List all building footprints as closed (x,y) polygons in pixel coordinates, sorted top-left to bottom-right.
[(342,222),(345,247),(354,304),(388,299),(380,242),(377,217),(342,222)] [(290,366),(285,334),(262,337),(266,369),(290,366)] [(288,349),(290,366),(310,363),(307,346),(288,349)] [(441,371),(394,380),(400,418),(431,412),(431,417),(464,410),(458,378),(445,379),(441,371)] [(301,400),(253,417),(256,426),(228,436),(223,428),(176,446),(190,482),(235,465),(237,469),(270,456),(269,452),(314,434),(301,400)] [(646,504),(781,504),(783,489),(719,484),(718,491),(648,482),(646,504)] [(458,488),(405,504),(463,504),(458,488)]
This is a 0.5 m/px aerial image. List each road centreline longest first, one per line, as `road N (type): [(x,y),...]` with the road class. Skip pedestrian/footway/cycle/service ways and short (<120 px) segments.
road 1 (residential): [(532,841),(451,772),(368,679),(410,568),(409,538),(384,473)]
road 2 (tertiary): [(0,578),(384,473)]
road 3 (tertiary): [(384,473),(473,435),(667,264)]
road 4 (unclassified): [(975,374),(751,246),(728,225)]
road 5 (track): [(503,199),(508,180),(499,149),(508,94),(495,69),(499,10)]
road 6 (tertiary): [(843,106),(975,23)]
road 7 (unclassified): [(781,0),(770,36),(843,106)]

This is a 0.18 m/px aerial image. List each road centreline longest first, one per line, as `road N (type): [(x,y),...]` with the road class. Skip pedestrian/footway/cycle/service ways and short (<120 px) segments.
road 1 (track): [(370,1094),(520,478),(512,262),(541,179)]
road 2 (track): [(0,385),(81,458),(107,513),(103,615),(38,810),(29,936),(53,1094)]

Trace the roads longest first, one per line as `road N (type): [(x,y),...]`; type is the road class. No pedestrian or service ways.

####

→ TASK REQUIREMENTS
Give the data back in full, matching it character for character.

→ OUTPUT FOR THIS EXERCISE
List all building footprints as closed (x,y) polygons in pixel coordinates, sorted top-left to bottom-right.
[(342,222),(345,247),(354,304),(388,299),(380,242),(377,217),(342,222)] [(290,366),(285,334),(262,337),(266,369),(290,366)] [(288,349),(290,366),(310,363),(307,346),(288,349)] [(441,371),(394,380),(400,418),(431,412),(431,417),(464,410),(458,378),(445,379),(441,371)] [(301,400),(253,417),(256,426),(228,436),(223,428),(176,446),(190,482),(235,465),(237,469),(270,456),(269,452),(314,434),(301,400)] [(646,504),(781,504),(783,489),(719,484),(718,491),(648,482),(646,504)] [(458,488),(405,504),(463,504),(458,488)]
This is a 0.5 m/px aerial image. List each road centreline longest first, one per line, as `road N (type): [(x,y),...]` with the road class. Skip pedestrian/footway/cycle/service ways and short (<120 px) segments.
road 1 (residential): [(532,841),(451,772),(368,679),(410,568),(409,538),(384,473)]
road 2 (tertiary): [(0,578),(384,473)]
road 3 (tertiary): [(384,473),(473,435),(667,264)]
road 4 (unclassified): [(975,374),(751,246),(728,225)]
road 5 (track): [(503,199),(508,180),(499,149),(508,94),(495,69),(499,10)]
road 6 (tertiary): [(843,106),(975,23)]
road 7 (unclassified): [(781,0),(770,36),(843,106)]

This is a 0.18 m/px aerial image. List each road centreline longest first, one per line, as `road N (type): [(x,y),...]` with the road class. Skip pedestrian/footway/cycle/service ways and short (<120 px) segments.
road 1 (track): [(370,1094),(520,478),(512,262),(541,179)]
road 2 (track): [(0,385),(81,458),(107,513),(103,615),(38,810),(29,936),(53,1094)]

Trace the roads longest first, one per line as `road N (type): [(x,y),...]`; type is the road class. No pedestrian or service ways.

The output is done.